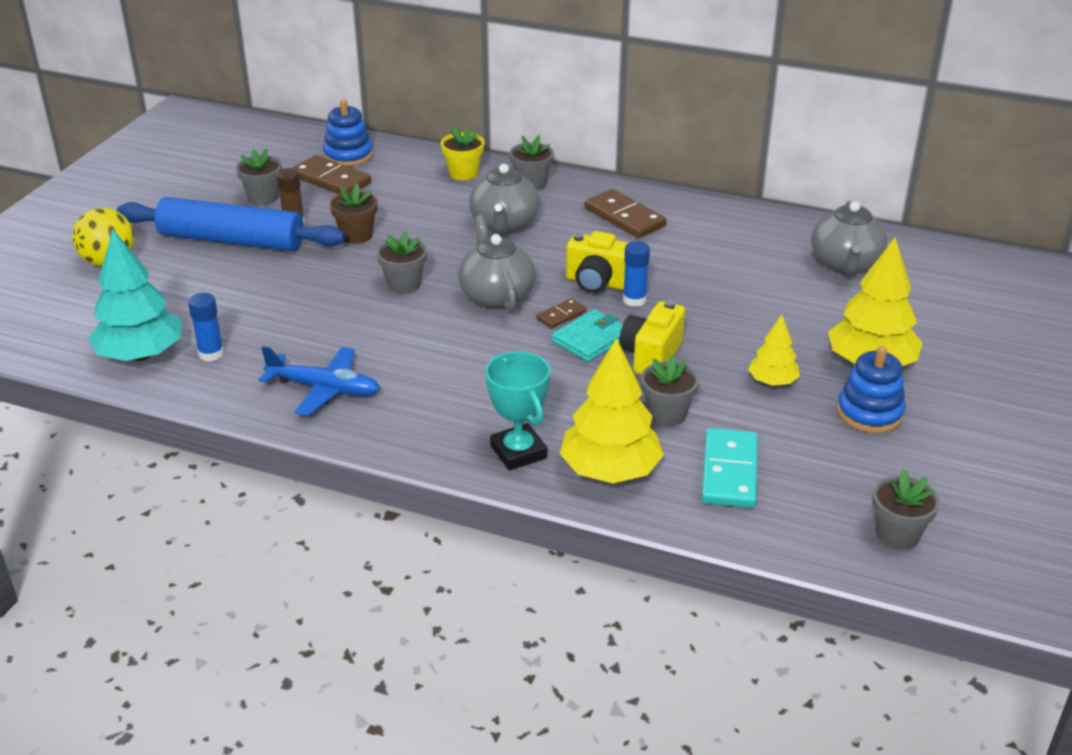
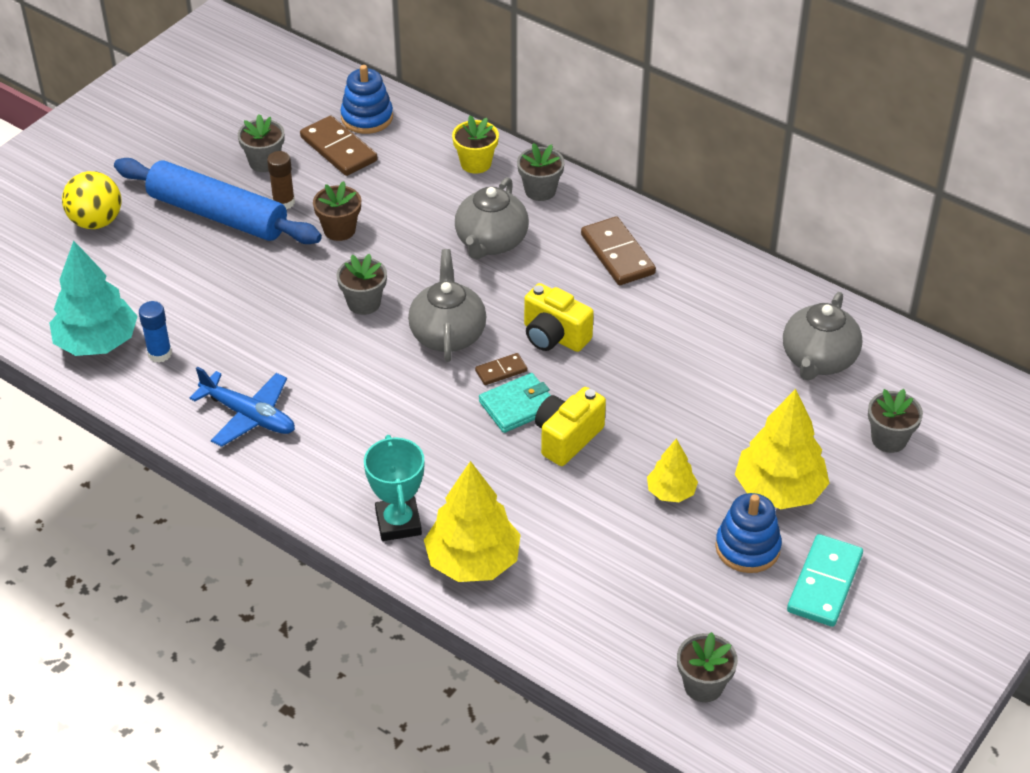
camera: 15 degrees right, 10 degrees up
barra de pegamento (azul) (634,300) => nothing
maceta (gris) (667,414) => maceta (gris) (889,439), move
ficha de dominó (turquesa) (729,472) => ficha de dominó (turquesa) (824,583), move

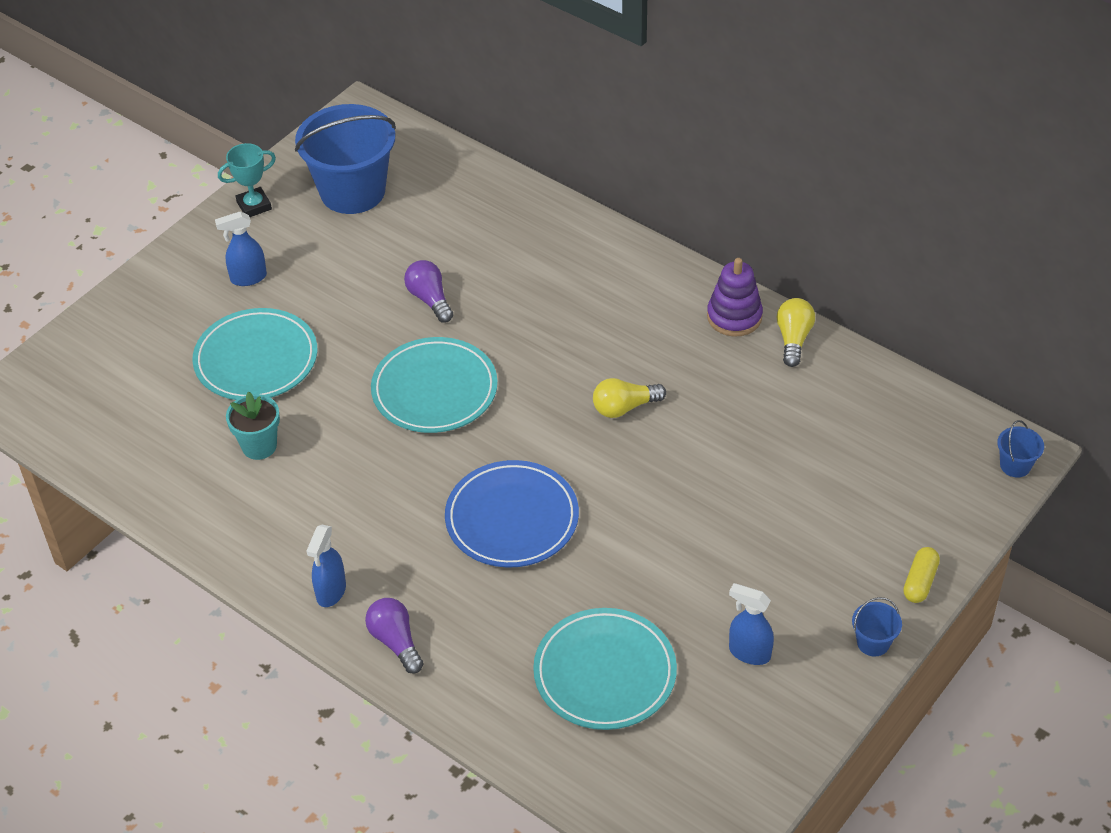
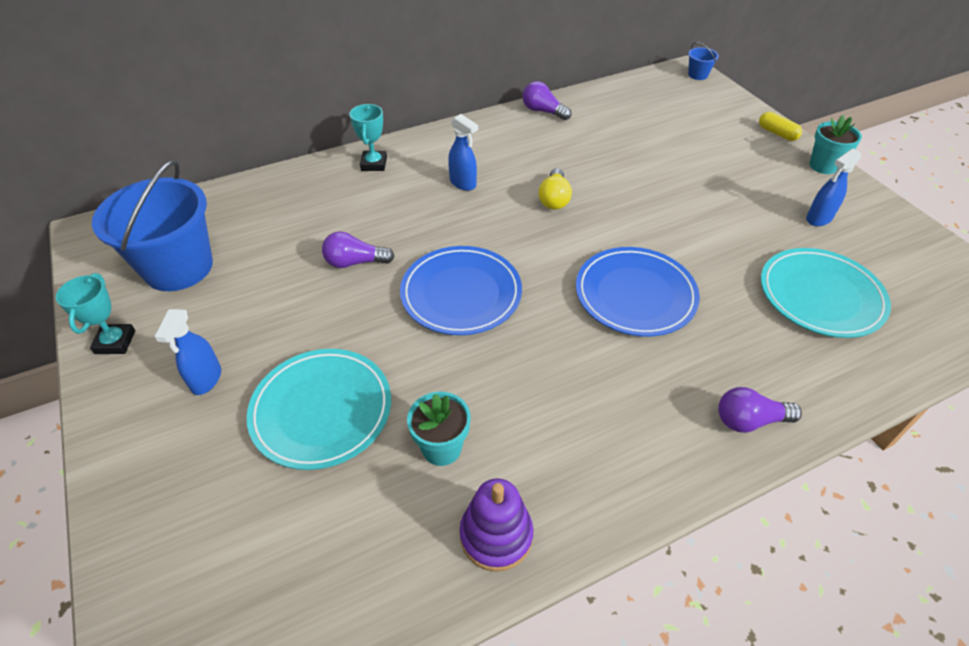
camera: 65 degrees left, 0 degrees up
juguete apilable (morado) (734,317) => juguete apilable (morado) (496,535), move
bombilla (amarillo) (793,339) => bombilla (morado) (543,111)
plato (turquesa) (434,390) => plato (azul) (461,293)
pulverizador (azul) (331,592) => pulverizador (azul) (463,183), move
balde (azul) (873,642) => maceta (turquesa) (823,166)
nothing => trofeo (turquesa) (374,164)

...

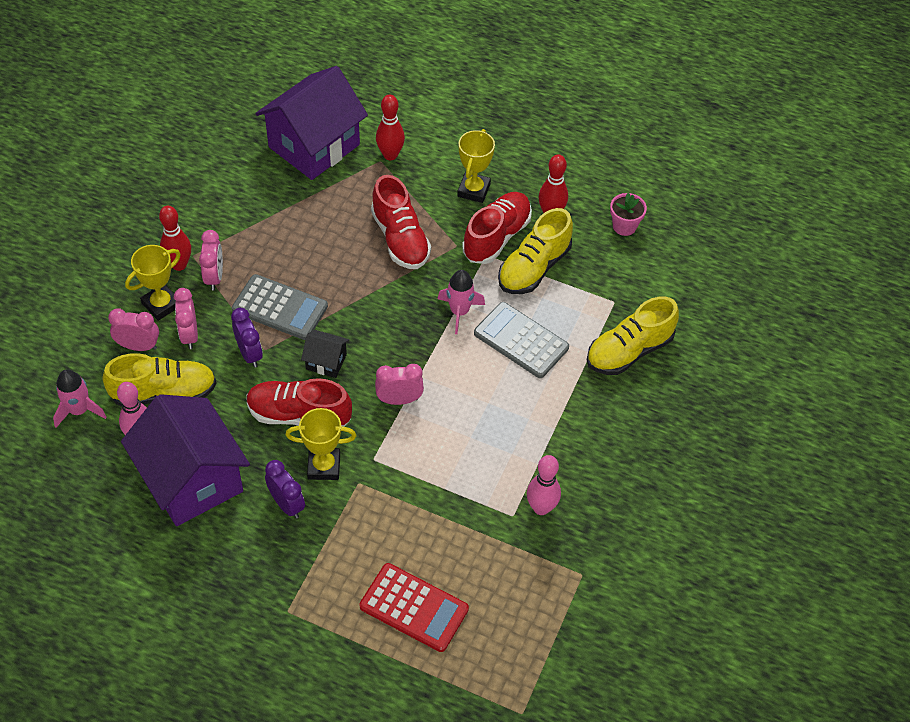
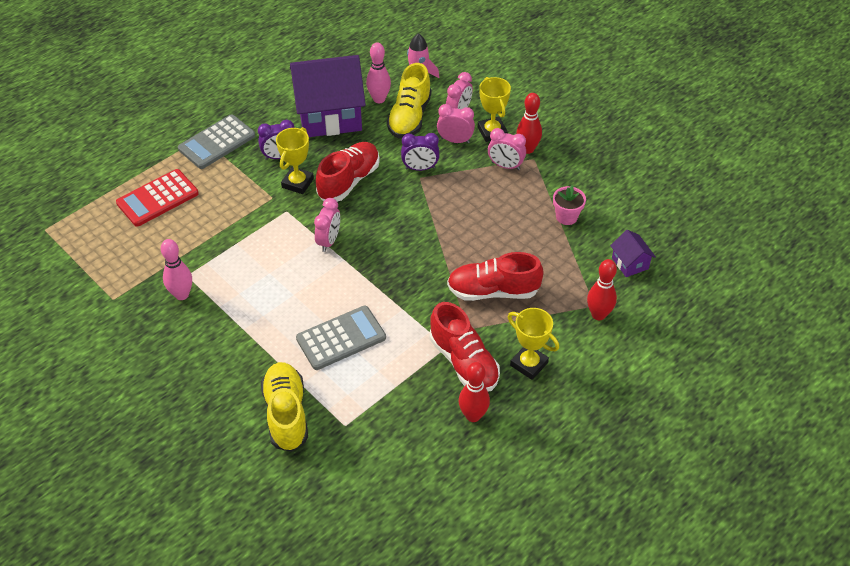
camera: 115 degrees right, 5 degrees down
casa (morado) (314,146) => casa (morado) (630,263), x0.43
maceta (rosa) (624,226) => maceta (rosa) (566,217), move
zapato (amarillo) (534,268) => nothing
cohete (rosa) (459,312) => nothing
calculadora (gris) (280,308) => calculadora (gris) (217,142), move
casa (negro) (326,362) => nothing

• _WORK REQUEST_:
In the listing, how many lines carry the string "degrees"? Answer with a number only.

• _ANSWER FOR THIS EXERCISE_:
3